■ Task details:
The entries that follow include a run beginning at the line with "none -> yellow tile J5 level 1" and ending at the line with "none -> grey brick H4 level 1"; restate that run word for word and leave the rest out.

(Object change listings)

:::

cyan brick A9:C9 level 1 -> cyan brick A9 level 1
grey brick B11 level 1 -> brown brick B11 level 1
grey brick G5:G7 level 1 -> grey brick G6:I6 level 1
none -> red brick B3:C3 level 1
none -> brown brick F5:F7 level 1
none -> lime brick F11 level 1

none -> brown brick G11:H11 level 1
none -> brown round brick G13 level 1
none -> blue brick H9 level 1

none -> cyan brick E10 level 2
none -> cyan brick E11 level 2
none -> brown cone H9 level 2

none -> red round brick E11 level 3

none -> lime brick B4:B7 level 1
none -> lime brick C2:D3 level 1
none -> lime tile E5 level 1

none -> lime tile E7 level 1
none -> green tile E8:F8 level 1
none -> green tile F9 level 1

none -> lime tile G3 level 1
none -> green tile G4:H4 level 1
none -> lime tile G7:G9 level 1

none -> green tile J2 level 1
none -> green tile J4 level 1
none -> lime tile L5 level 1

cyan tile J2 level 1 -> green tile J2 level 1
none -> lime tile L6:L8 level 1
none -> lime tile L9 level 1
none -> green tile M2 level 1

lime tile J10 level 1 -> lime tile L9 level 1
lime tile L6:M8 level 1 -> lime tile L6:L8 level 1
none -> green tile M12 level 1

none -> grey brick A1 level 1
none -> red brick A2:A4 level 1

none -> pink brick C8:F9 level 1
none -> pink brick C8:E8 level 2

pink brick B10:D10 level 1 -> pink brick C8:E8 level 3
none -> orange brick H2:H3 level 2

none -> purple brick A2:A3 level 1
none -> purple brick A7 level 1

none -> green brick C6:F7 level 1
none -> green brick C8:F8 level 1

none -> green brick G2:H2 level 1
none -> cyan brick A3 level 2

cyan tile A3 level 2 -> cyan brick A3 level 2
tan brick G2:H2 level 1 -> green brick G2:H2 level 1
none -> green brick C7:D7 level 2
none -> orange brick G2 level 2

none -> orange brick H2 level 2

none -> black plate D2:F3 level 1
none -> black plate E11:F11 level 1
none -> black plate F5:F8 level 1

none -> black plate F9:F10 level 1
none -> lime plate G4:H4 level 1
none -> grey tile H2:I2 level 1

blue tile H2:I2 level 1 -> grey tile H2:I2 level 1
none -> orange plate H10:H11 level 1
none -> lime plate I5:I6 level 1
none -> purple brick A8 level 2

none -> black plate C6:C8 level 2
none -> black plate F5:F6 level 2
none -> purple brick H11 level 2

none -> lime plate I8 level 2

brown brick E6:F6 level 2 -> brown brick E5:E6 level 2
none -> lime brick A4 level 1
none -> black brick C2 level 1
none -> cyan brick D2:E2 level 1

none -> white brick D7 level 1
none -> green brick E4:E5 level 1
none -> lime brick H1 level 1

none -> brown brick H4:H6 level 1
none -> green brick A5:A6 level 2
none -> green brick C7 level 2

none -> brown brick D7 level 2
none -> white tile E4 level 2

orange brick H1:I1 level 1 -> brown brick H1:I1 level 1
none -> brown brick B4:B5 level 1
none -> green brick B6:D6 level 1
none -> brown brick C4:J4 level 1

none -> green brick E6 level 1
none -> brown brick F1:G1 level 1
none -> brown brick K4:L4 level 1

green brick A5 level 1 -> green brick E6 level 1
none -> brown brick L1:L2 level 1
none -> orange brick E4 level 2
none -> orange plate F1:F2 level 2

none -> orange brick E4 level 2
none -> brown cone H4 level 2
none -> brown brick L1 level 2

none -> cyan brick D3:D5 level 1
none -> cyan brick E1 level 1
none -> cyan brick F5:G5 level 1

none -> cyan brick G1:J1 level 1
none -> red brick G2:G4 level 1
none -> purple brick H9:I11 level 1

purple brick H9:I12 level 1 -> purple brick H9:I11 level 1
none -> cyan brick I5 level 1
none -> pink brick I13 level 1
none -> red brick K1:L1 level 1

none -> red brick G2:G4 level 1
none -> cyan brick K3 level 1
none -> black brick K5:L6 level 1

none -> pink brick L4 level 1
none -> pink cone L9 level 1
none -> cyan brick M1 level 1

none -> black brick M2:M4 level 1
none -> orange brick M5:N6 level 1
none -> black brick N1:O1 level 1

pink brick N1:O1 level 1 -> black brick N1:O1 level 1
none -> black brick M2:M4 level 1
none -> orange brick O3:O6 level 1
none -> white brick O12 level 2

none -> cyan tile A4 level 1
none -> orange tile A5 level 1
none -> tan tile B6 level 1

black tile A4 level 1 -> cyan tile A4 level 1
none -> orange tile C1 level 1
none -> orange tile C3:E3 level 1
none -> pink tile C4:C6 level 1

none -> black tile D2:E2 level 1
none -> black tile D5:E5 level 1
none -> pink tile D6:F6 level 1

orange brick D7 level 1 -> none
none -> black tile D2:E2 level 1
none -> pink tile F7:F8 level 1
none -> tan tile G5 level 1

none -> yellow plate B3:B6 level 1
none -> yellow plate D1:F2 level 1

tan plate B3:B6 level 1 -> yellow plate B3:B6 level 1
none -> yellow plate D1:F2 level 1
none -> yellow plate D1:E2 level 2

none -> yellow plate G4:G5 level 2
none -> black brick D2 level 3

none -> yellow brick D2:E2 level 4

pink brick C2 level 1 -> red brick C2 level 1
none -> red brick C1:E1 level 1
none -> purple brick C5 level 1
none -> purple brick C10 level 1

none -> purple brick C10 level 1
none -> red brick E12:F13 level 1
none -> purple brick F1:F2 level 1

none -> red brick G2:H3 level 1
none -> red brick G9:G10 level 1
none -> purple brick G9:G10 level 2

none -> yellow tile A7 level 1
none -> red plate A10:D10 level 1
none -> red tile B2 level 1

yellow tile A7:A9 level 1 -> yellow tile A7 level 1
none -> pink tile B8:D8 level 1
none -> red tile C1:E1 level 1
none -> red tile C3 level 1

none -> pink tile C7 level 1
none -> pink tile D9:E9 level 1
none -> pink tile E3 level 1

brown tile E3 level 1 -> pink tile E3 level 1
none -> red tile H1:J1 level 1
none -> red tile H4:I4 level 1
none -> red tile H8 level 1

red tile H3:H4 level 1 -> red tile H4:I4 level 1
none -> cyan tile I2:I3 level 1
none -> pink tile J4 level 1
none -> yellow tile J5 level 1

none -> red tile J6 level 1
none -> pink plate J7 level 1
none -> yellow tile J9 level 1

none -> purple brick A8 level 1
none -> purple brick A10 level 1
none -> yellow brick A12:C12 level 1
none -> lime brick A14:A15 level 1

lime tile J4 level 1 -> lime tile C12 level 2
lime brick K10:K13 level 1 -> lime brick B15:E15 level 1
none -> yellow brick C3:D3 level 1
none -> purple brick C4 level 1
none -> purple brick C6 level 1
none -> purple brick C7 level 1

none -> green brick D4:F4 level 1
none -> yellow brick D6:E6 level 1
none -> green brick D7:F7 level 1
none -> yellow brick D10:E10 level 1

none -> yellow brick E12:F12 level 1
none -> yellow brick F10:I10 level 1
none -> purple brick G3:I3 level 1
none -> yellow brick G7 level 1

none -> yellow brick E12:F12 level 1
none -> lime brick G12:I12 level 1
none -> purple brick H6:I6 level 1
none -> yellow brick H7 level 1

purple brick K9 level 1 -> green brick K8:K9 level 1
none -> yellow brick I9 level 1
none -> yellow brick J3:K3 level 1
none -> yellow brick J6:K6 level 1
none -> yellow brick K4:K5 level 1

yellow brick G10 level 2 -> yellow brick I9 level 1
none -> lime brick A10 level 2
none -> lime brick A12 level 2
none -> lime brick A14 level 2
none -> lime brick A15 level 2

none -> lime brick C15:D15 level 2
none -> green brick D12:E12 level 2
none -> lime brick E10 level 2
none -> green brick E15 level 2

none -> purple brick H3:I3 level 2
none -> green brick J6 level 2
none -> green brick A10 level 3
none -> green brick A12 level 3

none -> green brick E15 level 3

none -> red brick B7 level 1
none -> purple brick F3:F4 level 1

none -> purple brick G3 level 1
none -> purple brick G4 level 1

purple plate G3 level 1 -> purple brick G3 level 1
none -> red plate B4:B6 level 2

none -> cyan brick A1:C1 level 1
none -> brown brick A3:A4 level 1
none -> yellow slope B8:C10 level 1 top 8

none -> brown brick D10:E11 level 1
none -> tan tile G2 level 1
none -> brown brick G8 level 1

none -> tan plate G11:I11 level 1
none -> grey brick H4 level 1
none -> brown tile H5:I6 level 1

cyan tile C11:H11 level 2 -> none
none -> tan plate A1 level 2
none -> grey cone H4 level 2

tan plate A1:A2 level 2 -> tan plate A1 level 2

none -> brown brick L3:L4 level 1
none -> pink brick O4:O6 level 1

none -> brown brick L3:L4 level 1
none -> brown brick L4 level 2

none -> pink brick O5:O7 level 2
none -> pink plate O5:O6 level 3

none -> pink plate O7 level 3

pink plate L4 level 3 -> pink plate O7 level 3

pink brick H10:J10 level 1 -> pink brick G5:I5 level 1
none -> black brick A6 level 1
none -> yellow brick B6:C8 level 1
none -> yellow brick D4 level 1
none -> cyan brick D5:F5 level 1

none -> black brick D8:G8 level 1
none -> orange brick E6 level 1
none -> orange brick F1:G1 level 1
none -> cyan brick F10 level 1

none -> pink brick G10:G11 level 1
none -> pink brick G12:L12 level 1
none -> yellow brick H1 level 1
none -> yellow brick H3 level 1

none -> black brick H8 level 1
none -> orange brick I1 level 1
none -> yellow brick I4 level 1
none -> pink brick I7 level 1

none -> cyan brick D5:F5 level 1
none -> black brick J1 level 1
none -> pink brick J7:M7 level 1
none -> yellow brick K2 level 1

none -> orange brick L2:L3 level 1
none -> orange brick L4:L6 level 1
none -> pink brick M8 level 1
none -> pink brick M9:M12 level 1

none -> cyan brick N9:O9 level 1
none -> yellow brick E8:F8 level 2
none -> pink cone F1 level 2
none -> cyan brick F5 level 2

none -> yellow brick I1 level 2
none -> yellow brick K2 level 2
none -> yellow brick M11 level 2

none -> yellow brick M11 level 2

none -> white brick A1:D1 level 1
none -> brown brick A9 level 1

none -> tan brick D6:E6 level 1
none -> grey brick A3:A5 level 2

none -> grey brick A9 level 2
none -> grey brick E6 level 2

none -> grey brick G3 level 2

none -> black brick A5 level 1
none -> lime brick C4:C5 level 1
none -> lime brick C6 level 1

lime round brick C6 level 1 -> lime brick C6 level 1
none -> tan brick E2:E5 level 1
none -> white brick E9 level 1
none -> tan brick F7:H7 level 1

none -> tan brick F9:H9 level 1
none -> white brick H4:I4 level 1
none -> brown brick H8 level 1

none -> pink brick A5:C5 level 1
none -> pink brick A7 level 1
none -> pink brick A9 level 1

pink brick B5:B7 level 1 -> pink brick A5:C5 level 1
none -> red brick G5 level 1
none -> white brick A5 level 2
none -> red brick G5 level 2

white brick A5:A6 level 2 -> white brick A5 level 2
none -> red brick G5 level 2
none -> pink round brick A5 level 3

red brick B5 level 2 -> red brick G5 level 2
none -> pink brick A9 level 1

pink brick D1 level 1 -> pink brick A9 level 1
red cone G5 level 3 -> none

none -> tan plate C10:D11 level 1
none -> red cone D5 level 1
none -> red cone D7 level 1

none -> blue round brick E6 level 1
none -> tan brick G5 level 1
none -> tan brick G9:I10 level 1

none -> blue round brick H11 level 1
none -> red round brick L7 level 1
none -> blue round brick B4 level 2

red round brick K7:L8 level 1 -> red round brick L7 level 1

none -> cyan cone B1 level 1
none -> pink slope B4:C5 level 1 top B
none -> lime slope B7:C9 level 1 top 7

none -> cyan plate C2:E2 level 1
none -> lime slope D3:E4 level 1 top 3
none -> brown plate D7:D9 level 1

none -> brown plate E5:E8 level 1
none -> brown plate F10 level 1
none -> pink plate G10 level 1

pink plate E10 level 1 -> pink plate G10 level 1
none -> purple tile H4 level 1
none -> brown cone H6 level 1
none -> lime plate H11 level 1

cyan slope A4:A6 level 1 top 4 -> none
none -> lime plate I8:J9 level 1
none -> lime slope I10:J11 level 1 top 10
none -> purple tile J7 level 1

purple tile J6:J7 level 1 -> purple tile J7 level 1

:::

■ Response to this task:
none -> yellow tile J5 level 1

none -> red tile J6 level 1
none -> pink plate J7 level 1
none -> yellow tile J9 level 1

none -> purple brick A8 level 1
none -> purple brick A10 level 1
none -> yellow brick A12:C12 level 1
none -> lime brick A14:A15 level 1

lime tile J4 level 1 -> lime tile C12 level 2
lime brick K10:K13 level 1 -> lime brick B15:E15 level 1
none -> yellow brick C3:D3 level 1
none -> purple brick C4 level 1
none -> purple brick C6 level 1
none -> purple brick C7 level 1

none -> green brick D4:F4 level 1
none -> yellow brick D6:E6 level 1
none -> green brick D7:F7 level 1
none -> yellow brick D10:E10 level 1

none -> yellow brick E12:F12 level 1
none -> yellow brick F10:I10 level 1
none -> purple brick G3:I3 level 1
none -> yellow brick G7 level 1

none -> yellow brick E12:F12 level 1
none -> lime brick G12:I12 level 1
none -> purple brick H6:I6 level 1
none -> yellow brick H7 level 1

purple brick K9 level 1 -> green brick K8:K9 level 1
none -> yellow brick I9 level 1
none -> yellow brick J3:K3 level 1
none -> yellow brick J6:K6 level 1
none -> yellow brick K4:K5 level 1

yellow brick G10 level 2 -> yellow brick I9 level 1
none -> lime brick A10 level 2
none -> lime brick A12 level 2
none -> lime brick A14 level 2
none -> lime brick A15 level 2

none -> lime brick C15:D15 level 2
none -> green brick D12:E12 level 2
none -> lime brick E10 level 2
none -> green brick E15 level 2

none -> purple brick H3:I3 level 2
none -> green brick J6 level 2
none -> green brick A10 level 3
none -> green brick A12 level 3

none -> green brick E15 level 3

none -> red brick B7 level 1
none -> purple brick F3:F4 level 1

none -> purple brick G3 level 1
none -> purple brick G4 level 1

purple plate G3 level 1 -> purple brick G3 level 1
none -> red plate B4:B6 level 2

none -> cyan brick A1:C1 level 1
none -> brown brick A3:A4 level 1
none -> yellow slope B8:C10 level 1 top 8

none -> brown brick D10:E11 level 1
none -> tan tile G2 level 1
none -> brown brick G8 level 1

none -> tan plate G11:I11 level 1
none -> grey brick H4 level 1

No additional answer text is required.